◆ **TASK PROMPT**
Collect each line of the listing below that contains the string "third". Treat uppercase and lowercase letters as different.

[Spatial relationship records]
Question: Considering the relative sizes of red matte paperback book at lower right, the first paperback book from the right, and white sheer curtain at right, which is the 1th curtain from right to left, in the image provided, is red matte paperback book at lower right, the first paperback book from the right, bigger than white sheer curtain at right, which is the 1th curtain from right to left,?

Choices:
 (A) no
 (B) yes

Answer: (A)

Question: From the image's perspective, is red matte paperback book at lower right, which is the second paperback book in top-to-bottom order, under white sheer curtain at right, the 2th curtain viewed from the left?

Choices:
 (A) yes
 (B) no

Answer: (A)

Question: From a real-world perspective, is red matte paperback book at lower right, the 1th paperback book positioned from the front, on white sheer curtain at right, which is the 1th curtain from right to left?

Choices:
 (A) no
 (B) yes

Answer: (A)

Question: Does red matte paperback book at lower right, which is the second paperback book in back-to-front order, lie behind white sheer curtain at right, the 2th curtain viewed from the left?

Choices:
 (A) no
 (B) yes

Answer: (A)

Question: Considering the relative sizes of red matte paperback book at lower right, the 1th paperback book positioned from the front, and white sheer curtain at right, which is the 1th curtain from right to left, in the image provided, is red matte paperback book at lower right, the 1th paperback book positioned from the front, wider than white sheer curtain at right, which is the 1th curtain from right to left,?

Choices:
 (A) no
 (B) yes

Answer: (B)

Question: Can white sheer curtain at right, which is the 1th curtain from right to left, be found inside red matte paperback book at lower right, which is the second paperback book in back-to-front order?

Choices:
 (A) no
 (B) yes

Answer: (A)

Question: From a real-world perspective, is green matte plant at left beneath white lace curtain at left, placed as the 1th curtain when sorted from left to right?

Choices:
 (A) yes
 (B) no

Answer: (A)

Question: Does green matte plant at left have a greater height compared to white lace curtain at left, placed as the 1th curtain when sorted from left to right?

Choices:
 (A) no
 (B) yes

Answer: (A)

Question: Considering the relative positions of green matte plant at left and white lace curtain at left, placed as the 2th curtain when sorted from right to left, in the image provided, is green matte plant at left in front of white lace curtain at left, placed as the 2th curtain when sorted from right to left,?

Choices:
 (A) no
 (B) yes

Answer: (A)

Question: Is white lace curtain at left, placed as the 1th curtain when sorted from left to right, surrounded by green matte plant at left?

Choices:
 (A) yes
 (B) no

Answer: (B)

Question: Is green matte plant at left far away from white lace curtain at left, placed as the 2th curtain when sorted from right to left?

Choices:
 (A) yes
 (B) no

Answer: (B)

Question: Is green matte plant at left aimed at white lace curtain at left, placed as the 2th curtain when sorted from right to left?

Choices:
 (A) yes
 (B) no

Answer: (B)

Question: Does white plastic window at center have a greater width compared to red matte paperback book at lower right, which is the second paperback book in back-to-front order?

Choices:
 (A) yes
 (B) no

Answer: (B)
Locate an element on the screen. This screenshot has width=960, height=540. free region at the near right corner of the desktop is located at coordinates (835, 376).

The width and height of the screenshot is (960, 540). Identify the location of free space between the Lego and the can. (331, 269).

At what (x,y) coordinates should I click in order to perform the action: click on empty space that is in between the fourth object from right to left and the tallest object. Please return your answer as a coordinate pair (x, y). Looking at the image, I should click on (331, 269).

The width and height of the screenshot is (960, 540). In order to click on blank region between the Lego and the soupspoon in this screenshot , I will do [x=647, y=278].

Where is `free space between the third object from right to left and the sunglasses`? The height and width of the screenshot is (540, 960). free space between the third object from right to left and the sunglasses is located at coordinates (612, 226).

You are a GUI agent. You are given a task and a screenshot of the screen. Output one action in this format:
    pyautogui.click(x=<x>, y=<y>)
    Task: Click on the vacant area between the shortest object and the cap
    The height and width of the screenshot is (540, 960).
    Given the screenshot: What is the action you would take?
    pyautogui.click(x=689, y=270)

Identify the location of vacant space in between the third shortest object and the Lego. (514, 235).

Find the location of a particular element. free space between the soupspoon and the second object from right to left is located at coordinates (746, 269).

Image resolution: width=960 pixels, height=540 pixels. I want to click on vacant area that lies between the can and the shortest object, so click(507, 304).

◆ **TASK ANSWER**
Where is `free space between the third object from right to left and the sunglasses`? The height and width of the screenshot is (540, 960). free space between the third object from right to left and the sunglasses is located at coordinates (612, 226).
Identify the location of vacant space in between the third shortest object and the Lego. (514, 235).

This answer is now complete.